**PROBLEM REQUIREMENTS**: Copy every line of the records that contains the string "kern". Case matters.
-- BEGIN RECORDS SUPPLIED --
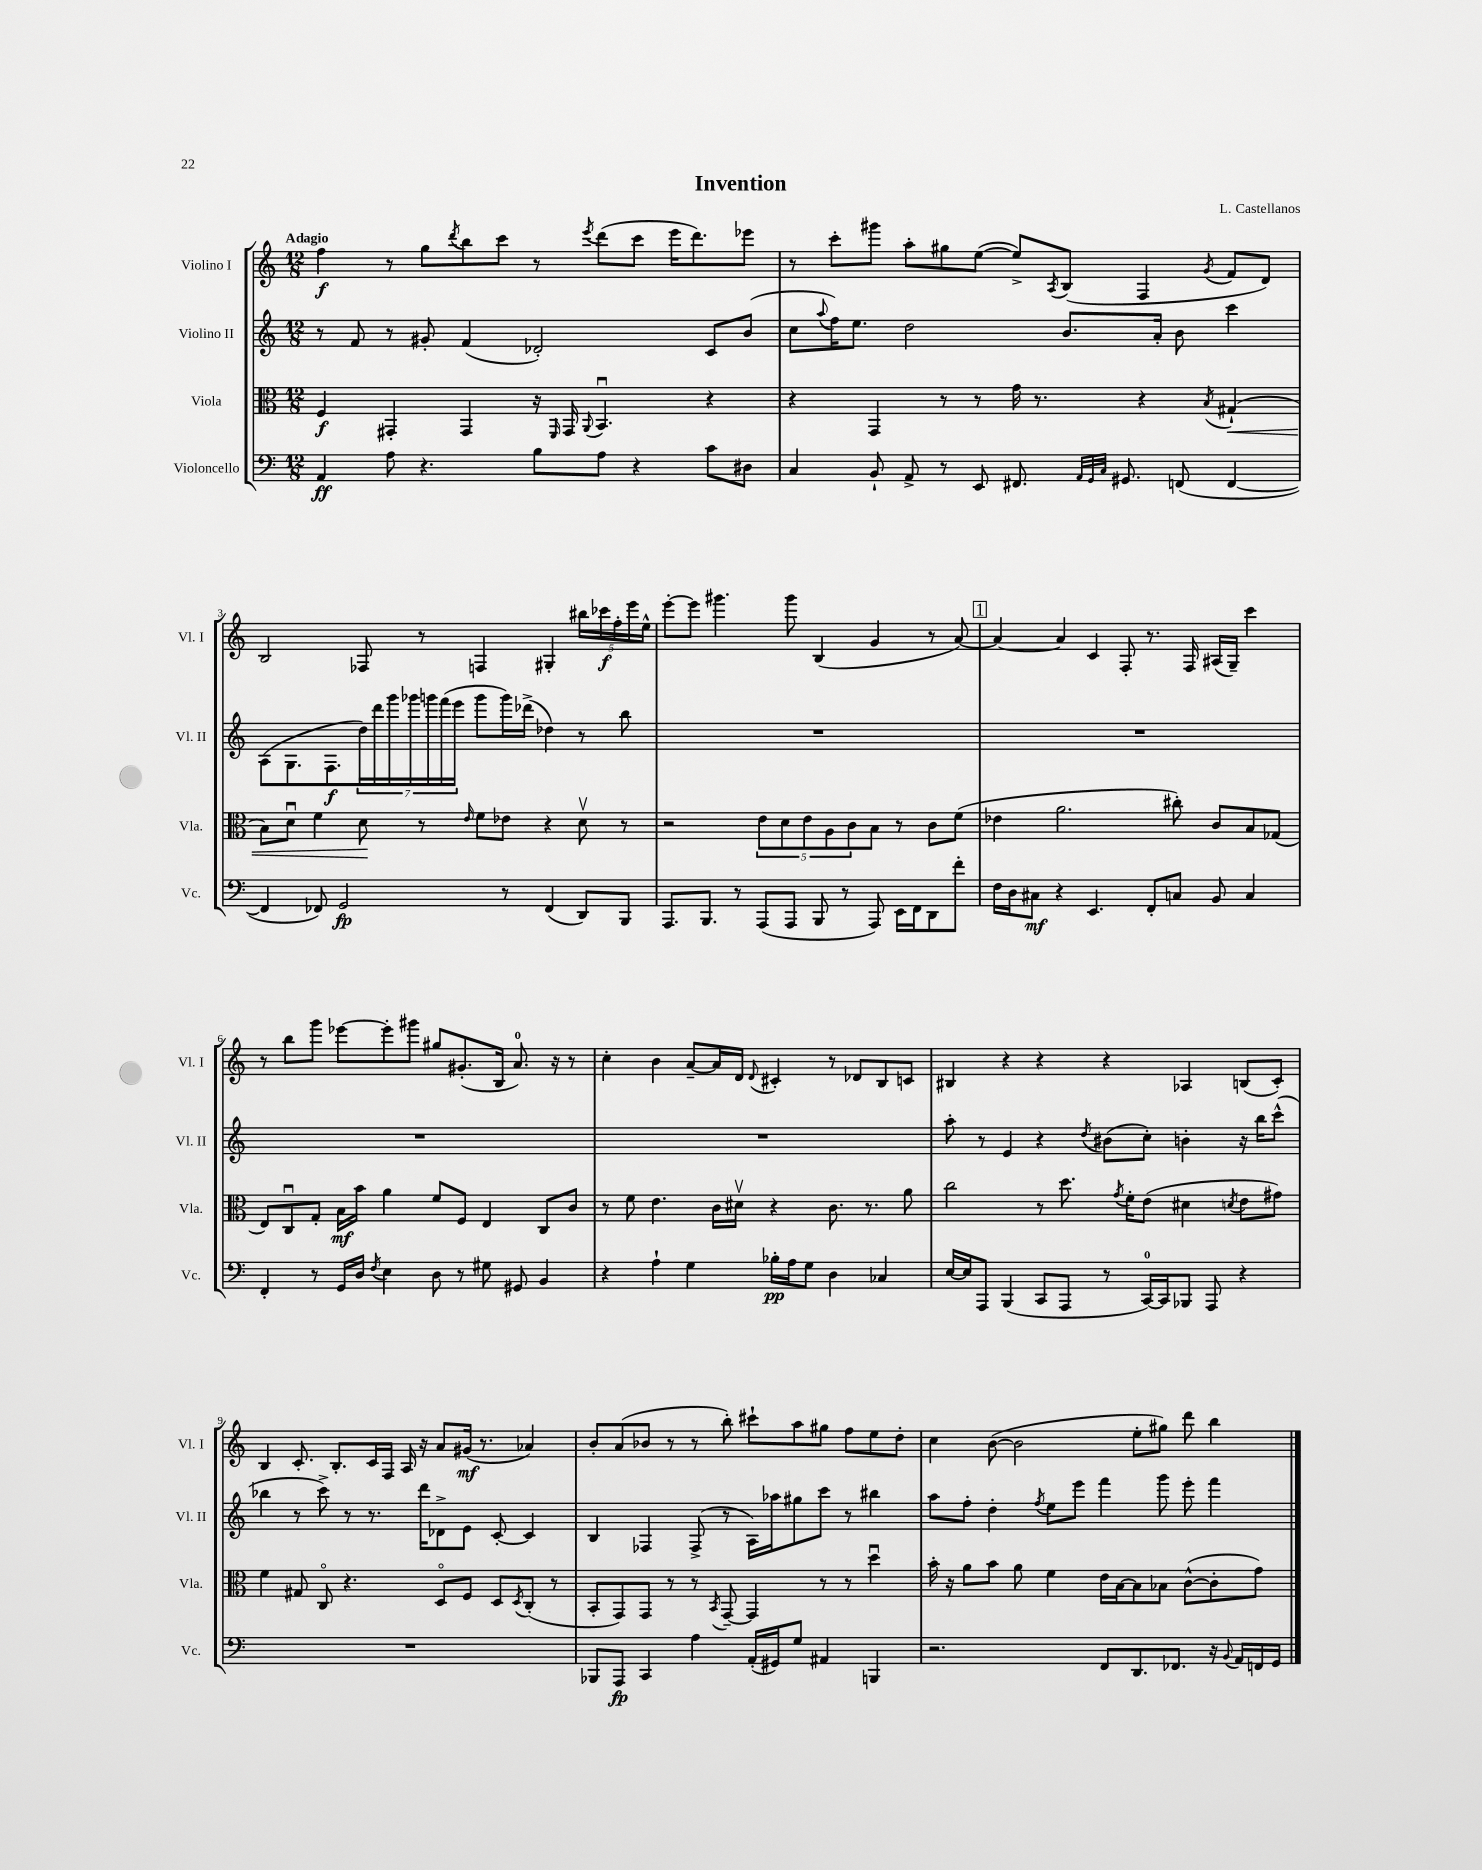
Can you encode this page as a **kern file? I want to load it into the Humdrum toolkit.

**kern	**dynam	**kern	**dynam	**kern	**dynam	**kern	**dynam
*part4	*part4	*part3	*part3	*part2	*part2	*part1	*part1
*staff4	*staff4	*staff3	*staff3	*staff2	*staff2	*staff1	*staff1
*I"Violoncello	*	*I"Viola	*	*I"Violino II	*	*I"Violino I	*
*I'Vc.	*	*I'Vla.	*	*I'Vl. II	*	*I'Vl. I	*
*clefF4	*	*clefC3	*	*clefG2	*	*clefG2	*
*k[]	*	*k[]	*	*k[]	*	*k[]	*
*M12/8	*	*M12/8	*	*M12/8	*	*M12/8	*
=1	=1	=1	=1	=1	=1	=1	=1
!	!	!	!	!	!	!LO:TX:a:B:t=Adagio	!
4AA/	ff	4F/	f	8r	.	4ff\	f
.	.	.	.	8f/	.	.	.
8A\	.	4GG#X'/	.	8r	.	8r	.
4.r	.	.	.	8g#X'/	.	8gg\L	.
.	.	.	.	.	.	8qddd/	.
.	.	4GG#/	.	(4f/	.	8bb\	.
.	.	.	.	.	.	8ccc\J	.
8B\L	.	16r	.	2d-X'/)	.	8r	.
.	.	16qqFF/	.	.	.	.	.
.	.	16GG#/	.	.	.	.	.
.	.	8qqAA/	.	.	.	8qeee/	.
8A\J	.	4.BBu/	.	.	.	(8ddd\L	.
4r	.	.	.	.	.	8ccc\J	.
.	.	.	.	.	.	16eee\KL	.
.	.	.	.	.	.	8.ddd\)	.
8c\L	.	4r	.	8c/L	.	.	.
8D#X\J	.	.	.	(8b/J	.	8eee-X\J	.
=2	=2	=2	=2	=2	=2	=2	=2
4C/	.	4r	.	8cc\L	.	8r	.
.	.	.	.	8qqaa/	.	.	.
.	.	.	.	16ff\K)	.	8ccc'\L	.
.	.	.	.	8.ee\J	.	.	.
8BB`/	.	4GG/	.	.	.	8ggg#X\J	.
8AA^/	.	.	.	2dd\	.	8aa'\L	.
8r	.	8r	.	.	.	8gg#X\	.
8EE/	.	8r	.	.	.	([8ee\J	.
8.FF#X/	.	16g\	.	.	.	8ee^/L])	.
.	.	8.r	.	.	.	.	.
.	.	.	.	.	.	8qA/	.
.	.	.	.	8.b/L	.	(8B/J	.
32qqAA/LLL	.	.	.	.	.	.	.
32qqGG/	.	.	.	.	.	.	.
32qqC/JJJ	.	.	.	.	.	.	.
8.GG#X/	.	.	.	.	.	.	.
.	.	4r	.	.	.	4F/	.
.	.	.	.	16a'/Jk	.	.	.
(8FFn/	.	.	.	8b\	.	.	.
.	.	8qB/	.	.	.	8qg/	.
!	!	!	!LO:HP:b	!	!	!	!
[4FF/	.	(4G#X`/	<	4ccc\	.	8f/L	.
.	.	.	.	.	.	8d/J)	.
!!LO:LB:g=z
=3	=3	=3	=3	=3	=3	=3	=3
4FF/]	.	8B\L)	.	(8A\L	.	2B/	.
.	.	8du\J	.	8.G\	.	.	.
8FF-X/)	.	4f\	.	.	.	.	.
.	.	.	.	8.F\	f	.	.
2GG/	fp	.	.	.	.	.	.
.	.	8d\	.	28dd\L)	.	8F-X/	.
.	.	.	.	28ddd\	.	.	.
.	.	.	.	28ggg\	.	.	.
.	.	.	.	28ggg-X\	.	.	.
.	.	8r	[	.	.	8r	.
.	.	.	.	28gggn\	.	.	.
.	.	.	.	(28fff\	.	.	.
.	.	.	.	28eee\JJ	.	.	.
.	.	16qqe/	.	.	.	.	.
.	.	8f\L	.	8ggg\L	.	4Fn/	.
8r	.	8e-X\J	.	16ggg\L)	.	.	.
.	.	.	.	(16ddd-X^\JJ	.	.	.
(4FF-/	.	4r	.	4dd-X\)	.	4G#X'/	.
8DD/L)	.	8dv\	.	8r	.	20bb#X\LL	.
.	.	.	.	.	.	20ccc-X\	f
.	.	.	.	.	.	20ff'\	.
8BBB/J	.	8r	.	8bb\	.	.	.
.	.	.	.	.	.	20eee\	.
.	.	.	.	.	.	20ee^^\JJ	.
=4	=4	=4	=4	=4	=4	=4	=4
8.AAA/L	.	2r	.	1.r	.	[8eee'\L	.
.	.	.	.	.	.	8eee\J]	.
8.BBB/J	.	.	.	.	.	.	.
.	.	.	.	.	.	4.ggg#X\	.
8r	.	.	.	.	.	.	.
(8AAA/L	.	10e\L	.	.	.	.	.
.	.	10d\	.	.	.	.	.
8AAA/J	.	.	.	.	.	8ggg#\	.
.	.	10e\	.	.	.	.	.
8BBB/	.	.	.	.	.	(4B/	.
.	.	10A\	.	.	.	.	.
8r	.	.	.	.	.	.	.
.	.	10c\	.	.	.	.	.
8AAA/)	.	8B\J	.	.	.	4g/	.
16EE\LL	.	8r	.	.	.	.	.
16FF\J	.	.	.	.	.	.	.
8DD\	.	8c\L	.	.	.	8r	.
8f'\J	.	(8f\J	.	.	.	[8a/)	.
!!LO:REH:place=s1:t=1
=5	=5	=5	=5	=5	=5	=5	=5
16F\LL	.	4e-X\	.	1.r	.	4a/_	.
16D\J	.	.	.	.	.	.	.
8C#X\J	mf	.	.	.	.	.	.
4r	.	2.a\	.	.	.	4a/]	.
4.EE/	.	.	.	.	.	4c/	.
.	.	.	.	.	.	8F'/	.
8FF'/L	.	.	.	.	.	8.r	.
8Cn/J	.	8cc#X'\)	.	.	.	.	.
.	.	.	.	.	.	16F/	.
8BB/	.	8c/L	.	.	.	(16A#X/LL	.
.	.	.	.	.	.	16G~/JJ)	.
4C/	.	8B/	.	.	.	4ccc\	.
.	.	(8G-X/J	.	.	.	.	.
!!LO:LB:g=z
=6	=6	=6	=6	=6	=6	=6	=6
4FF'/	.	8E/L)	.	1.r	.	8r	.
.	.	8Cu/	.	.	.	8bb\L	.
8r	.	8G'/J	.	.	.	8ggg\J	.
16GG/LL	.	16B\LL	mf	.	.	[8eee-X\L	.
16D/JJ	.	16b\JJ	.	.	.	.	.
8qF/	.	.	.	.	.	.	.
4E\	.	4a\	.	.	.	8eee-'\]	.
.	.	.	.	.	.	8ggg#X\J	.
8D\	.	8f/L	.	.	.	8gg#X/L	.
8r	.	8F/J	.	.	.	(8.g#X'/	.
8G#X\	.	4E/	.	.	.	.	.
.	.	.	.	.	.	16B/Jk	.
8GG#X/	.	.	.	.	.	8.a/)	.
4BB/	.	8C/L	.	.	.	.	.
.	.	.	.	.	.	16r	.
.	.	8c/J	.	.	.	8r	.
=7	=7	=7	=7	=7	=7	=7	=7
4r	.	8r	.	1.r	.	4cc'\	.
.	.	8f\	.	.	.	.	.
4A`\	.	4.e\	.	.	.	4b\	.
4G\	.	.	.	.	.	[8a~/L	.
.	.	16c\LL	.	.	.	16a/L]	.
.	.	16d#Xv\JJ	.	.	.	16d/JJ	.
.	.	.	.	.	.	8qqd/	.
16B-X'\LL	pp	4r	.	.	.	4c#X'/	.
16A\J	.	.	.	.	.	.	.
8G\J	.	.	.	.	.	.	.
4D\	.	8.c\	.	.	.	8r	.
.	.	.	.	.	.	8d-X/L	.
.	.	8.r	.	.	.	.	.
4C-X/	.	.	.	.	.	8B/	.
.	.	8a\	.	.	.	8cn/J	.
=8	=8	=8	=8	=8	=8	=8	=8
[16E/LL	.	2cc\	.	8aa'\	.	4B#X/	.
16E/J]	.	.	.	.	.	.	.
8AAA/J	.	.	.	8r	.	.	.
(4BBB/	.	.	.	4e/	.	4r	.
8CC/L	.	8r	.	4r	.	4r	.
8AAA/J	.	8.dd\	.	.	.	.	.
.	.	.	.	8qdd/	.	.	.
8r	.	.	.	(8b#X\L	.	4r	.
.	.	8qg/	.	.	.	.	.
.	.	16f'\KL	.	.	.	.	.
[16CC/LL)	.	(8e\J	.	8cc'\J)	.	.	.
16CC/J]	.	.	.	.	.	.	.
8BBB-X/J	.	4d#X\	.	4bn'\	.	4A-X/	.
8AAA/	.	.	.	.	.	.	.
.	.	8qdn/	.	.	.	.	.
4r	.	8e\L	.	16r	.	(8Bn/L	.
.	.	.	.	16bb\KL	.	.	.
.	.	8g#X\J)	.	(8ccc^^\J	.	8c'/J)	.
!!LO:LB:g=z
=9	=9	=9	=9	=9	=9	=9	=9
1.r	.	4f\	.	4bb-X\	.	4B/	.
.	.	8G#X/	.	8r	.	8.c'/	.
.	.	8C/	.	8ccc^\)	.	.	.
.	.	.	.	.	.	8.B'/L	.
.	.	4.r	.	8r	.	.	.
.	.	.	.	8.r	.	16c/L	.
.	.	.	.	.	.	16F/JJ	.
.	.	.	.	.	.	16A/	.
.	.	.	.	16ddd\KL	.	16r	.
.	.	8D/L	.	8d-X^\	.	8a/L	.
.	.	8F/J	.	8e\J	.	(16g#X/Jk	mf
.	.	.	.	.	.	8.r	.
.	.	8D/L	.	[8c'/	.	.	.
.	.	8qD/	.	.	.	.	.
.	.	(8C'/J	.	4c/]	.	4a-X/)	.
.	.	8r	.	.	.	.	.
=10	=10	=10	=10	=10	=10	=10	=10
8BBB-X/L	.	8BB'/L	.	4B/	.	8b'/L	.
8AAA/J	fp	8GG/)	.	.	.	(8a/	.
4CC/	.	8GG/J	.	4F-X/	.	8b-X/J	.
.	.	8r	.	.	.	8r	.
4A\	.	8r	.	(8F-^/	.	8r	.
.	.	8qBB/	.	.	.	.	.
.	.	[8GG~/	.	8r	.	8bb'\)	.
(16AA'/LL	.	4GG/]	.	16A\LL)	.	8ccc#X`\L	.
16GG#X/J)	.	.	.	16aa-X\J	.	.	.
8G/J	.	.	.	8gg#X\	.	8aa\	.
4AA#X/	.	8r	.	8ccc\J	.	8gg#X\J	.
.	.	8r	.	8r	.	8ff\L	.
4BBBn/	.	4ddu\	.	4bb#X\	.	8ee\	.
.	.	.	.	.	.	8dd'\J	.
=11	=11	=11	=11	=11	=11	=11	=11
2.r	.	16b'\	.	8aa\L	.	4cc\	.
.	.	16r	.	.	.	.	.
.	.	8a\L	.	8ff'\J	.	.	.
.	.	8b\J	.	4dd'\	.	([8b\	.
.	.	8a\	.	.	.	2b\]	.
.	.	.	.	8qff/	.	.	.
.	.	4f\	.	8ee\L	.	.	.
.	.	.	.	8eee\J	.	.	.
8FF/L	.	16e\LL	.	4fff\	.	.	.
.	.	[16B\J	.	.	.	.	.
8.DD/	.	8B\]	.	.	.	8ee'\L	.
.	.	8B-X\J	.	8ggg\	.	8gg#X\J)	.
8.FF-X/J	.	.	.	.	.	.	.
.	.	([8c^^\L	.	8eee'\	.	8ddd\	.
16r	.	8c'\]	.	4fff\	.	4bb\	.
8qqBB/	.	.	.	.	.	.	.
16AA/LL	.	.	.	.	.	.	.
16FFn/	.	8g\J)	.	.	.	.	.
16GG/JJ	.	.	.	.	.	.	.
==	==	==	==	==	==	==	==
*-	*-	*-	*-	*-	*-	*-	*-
-- END RECORDS SUPPLIED --
**RESULT OF THE EXERCISE**:
Can you encode this page as a **kern file? I want to load it into the Humdrum toolkit.
**kern	**dynam	**kern	**dynam	**kern	**dynam	**kern	**dynam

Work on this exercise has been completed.